**Record list**:
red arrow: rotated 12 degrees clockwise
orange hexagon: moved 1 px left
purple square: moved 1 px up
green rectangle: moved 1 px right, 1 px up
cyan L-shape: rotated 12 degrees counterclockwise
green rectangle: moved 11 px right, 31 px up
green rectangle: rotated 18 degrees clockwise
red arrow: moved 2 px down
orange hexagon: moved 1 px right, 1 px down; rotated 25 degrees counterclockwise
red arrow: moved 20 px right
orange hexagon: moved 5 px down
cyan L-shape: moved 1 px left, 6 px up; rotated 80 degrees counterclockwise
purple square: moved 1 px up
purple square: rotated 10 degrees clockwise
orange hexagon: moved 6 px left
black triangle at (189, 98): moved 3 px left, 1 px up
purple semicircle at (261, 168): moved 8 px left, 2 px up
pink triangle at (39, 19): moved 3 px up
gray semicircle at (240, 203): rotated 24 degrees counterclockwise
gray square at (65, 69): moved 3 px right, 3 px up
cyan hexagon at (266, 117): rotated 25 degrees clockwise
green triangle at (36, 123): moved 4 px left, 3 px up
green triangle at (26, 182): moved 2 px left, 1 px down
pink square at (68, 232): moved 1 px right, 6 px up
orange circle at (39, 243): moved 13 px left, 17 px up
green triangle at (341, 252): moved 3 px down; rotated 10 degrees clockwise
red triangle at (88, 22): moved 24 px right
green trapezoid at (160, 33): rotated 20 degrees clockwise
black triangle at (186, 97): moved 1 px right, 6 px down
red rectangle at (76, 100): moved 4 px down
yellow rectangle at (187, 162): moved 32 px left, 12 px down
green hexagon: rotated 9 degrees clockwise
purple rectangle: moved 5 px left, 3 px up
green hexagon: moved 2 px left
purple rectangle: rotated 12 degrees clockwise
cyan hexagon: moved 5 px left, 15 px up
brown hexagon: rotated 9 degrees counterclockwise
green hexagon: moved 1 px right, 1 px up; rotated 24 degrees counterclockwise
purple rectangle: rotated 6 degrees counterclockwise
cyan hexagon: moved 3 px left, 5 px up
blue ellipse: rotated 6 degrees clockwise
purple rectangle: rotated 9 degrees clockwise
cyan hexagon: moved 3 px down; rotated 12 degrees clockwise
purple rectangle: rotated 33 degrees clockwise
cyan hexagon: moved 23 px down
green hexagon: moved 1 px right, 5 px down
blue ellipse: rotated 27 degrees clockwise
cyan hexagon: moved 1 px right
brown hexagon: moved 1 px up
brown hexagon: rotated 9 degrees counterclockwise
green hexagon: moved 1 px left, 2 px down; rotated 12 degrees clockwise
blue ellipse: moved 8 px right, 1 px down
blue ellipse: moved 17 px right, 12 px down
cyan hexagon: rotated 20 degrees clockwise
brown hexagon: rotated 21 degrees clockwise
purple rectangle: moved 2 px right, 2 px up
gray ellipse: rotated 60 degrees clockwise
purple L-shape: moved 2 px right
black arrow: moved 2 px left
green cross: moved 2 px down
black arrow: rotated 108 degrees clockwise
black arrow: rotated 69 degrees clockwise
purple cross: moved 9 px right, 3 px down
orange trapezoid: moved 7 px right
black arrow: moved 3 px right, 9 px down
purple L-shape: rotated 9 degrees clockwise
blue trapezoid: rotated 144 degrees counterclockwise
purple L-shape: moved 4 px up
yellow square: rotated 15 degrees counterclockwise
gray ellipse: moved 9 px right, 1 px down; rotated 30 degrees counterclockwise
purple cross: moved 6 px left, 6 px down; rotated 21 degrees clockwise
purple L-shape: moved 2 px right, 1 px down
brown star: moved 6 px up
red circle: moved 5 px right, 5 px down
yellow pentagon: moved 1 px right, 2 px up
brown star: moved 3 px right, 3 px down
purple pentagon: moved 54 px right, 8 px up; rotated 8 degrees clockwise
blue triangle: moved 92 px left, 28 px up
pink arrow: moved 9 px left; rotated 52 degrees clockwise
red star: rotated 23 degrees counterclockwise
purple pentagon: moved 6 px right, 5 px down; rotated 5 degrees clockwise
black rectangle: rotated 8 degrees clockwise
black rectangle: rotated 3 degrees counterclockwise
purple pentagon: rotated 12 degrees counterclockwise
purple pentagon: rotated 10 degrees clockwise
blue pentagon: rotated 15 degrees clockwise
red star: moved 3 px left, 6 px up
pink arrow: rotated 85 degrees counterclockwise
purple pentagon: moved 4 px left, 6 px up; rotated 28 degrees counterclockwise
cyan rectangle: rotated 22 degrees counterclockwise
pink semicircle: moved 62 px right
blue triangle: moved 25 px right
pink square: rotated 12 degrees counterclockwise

**Directions for this task**:
Rewrite all of the material above, replacing "purple rectangle" with "violet rectangle" wherever it appears and leaving everything else unchanged.

**Answer below**:
red arrow: rotated 12 degrees clockwise
orange hexagon: moved 1 px left
purple square: moved 1 px up
green rectangle: moved 1 px right, 1 px up
cyan L-shape: rotated 12 degrees counterclockwise
green rectangle: moved 11 px right, 31 px up
green rectangle: rotated 18 degrees clockwise
red arrow: moved 2 px down
orange hexagon: moved 1 px right, 1 px down; rotated 25 degrees counterclockwise
red arrow: moved 20 px right
orange hexagon: moved 5 px down
cyan L-shape: moved 1 px left, 6 px up; rotated 80 degrees counterclockwise
purple square: moved 1 px up
purple square: rotated 10 degrees clockwise
orange hexagon: moved 6 px left
black triangle at (189, 98): moved 3 px left, 1 px up
purple semicircle at (261, 168): moved 8 px left, 2 px up
pink triangle at (39, 19): moved 3 px up
gray semicircle at (240, 203): rotated 24 degrees counterclockwise
gray square at (65, 69): moved 3 px right, 3 px up
cyan hexagon at (266, 117): rotated 25 degrees clockwise
green triangle at (36, 123): moved 4 px left, 3 px up
green triangle at (26, 182): moved 2 px left, 1 px down
pink square at (68, 232): moved 1 px right, 6 px up
orange circle at (39, 243): moved 13 px left, 17 px up
green triangle at (341, 252): moved 3 px down; rotated 10 degrees clockwise
red triangle at (88, 22): moved 24 px right
green trapezoid at (160, 33): rotated 20 degrees clockwise
black triangle at (186, 97): moved 1 px right, 6 px down
red rectangle at (76, 100): moved 4 px down
yellow rectangle at (187, 162): moved 32 px left, 12 px down
green hexagon: rotated 9 degrees clockwise
violet rectangle: moved 5 px left, 3 px up
green hexagon: moved 2 px left
violet rectangle: rotated 12 degrees clockwise
cyan hexagon: moved 5 px left, 15 px up
brown hexagon: rotated 9 degrees counterclockwise
green hexagon: moved 1 px right, 1 px up; rotated 24 degrees counterclockwise
violet rectangle: rotated 6 degrees counterclockwise
cyan hexagon: moved 3 px left, 5 px up
blue ellipse: rotated 6 degrees clockwise
violet rectangle: rotated 9 degrees clockwise
cyan hexagon: moved 3 px down; rotated 12 degrees clockwise
violet rectangle: rotated 33 degrees clockwise
cyan hexagon: moved 23 px down
green hexagon: moved 1 px right, 5 px down
blue ellipse: rotated 27 degrees clockwise
cyan hexagon: moved 1 px right
brown hexagon: moved 1 px up
brown hexagon: rotated 9 degrees counterclockwise
green hexagon: moved 1 px left, 2 px down; rotated 12 degrees clockwise
blue ellipse: moved 8 px right, 1 px down
blue ellipse: moved 17 px right, 12 px down
cyan hexagon: rotated 20 degrees clockwise
brown hexagon: rotated 21 degrees clockwise
violet rectangle: moved 2 px right, 2 px up
gray ellipse: rotated 60 degrees clockwise
purple L-shape: moved 2 px right
black arrow: moved 2 px left
green cross: moved 2 px down
black arrow: rotated 108 degrees clockwise
black arrow: rotated 69 degrees clockwise
purple cross: moved 9 px right, 3 px down
orange trapezoid: moved 7 px right
black arrow: moved 3 px right, 9 px down
purple L-shape: rotated 9 degrees clockwise
blue trapezoid: rotated 144 degrees counterclockwise
purple L-shape: moved 4 px up
yellow square: rotated 15 degrees counterclockwise
gray ellipse: moved 9 px right, 1 px down; rotated 30 degrees counterclockwise
purple cross: moved 6 px left, 6 px down; rotated 21 degrees clockwise
purple L-shape: moved 2 px right, 1 px down
brown star: moved 6 px up
red circle: moved 5 px right, 5 px down
yellow pentagon: moved 1 px right, 2 px up
brown star: moved 3 px right, 3 px down
purple pentagon: moved 54 px right, 8 px up; rotated 8 degrees clockwise
blue triangle: moved 92 px left, 28 px up
pink arrow: moved 9 px left; rotated 52 degrees clockwise
red star: rotated 23 degrees counterclockwise
purple pentagon: moved 6 px right, 5 px down; rotated 5 degrees clockwise
black rectangle: rotated 8 degrees clockwise
black rectangle: rotated 3 degrees counterclockwise
purple pentagon: rotated 12 degrees counterclockwise
purple pentagon: rotated 10 degrees clockwise
blue pentagon: rotated 15 degrees clockwise
red star: moved 3 px left, 6 px up
pink arrow: rotated 85 degrees counterclockwise
purple pentagon: moved 4 px left, 6 px up; rotated 28 degrees counterclockwise
cyan rectangle: rotated 22 degrees counterclockwise
pink semicircle: moved 62 px right
blue triangle: moved 25 px right
pink square: rotated 12 degrees counterclockwise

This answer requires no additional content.